WHAT YOU ARE ASKED TO DO:
Could you copy every record below exactly as it stands?

RECORDS Start Marker

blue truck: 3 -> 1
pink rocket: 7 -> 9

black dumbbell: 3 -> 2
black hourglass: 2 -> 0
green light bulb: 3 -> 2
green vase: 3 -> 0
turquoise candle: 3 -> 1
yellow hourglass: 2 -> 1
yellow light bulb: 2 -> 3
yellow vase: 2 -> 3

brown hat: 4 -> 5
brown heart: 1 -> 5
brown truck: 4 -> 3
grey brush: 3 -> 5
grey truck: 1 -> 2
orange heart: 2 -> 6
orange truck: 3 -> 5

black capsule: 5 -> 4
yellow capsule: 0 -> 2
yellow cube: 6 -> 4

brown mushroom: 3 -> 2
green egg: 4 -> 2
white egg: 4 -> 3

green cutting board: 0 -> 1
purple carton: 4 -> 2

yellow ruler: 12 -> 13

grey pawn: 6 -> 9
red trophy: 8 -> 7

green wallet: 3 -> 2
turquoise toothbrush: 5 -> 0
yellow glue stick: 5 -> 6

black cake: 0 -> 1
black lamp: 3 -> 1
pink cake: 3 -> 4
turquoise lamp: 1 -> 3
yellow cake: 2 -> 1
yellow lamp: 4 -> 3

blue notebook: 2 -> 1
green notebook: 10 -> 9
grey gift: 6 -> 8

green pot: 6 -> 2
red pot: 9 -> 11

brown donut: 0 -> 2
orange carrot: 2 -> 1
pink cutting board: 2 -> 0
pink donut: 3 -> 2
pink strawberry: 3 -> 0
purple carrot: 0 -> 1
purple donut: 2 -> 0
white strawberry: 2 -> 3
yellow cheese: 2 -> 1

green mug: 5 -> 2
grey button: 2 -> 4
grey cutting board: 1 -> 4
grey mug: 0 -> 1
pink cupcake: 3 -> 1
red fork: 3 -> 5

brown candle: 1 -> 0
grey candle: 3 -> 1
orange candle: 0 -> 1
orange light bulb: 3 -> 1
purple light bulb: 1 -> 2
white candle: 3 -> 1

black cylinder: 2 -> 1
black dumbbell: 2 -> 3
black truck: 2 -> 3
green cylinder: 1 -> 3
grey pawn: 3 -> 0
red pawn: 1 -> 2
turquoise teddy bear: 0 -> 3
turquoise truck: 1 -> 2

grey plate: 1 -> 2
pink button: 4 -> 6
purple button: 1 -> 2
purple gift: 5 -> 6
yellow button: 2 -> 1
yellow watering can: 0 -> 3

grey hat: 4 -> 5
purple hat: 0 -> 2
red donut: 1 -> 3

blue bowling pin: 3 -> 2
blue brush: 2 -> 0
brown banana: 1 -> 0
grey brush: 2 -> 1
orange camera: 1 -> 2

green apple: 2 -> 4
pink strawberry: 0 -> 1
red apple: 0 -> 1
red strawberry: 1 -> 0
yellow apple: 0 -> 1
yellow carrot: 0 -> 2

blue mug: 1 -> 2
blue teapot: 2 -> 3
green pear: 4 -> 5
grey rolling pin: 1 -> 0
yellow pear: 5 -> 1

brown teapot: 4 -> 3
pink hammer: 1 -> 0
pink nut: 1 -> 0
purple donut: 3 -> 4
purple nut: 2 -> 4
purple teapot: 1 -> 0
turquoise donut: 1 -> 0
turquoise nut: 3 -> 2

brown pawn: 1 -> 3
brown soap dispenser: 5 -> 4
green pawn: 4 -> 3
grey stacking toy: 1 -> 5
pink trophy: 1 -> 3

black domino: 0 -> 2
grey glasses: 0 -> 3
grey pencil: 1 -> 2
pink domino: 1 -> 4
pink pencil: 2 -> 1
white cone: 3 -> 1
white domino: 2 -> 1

RECORDS End Marker

ANSWER SECTION:
blue truck: 3 -> 1
pink rocket: 7 -> 9

black dumbbell: 3 -> 2
black hourglass: 2 -> 0
green light bulb: 3 -> 2
green vase: 3 -> 0
turquoise candle: 3 -> 1
yellow hourglass: 2 -> 1
yellow light bulb: 2 -> 3
yellow vase: 2 -> 3

brown hat: 4 -> 5
brown heart: 1 -> 5
brown truck: 4 -> 3
grey brush: 3 -> 5
grey truck: 1 -> 2
orange heart: 2 -> 6
orange truck: 3 -> 5

black capsule: 5 -> 4
yellow capsule: 0 -> 2
yellow cube: 6 -> 4

brown mushroom: 3 -> 2
green egg: 4 -> 2
white egg: 4 -> 3

green cutting board: 0 -> 1
purple carton: 4 -> 2

yellow ruler: 12 -> 13

grey pawn: 6 -> 9
red trophy: 8 -> 7

green wallet: 3 -> 2
turquoise toothbrush: 5 -> 0
yellow glue stick: 5 -> 6

black cake: 0 -> 1
black lamp: 3 -> 1
pink cake: 3 -> 4
turquoise lamp: 1 -> 3
yellow cake: 2 -> 1
yellow lamp: 4 -> 3

blue notebook: 2 -> 1
green notebook: 10 -> 9
grey gift: 6 -> 8

green pot: 6 -> 2
red pot: 9 -> 11

brown donut: 0 -> 2
orange carrot: 2 -> 1
pink cutting board: 2 -> 0
pink donut: 3 -> 2
pink strawberry: 3 -> 0
purple carrot: 0 -> 1
purple donut: 2 -> 0
white strawberry: 2 -> 3
yellow cheese: 2 -> 1

green mug: 5 -> 2
grey button: 2 -> 4
grey cutting board: 1 -> 4
grey mug: 0 -> 1
pink cupcake: 3 -> 1
red fork: 3 -> 5

brown candle: 1 -> 0
grey candle: 3 -> 1
orange candle: 0 -> 1
orange light bulb: 3 -> 1
purple light bulb: 1 -> 2
white candle: 3 -> 1

black cylinder: 2 -> 1
black dumbbell: 2 -> 3
black truck: 2 -> 3
green cylinder: 1 -> 3
grey pawn: 3 -> 0
red pawn: 1 -> 2
turquoise teddy bear: 0 -> 3
turquoise truck: 1 -> 2

grey plate: 1 -> 2
pink button: 4 -> 6
purple button: 1 -> 2
purple gift: 5 -> 6
yellow button: 2 -> 1
yellow watering can: 0 -> 3

grey hat: 4 -> 5
purple hat: 0 -> 2
red donut: 1 -> 3

blue bowling pin: 3 -> 2
blue brush: 2 -> 0
brown banana: 1 -> 0
grey brush: 2 -> 1
orange camera: 1 -> 2

green apple: 2 -> 4
pink strawberry: 0 -> 1
red apple: 0 -> 1
red strawberry: 1 -> 0
yellow apple: 0 -> 1
yellow carrot: 0 -> 2

blue mug: 1 -> 2
blue teapot: 2 -> 3
green pear: 4 -> 5
grey rolling pin: 1 -> 0
yellow pear: 5 -> 1

brown teapot: 4 -> 3
pink hammer: 1 -> 0
pink nut: 1 -> 0
purple donut: 3 -> 4
purple nut: 2 -> 4
purple teapot: 1 -> 0
turquoise donut: 1 -> 0
turquoise nut: 3 -> 2

brown pawn: 1 -> 3
brown soap dispenser: 5 -> 4
green pawn: 4 -> 3
grey stacking toy: 1 -> 5
pink trophy: 1 -> 3

black domino: 0 -> 2
grey glasses: 0 -> 3
grey pencil: 1 -> 2
pink domino: 1 -> 4
pink pencil: 2 -> 1
white cone: 3 -> 1
white domino: 2 -> 1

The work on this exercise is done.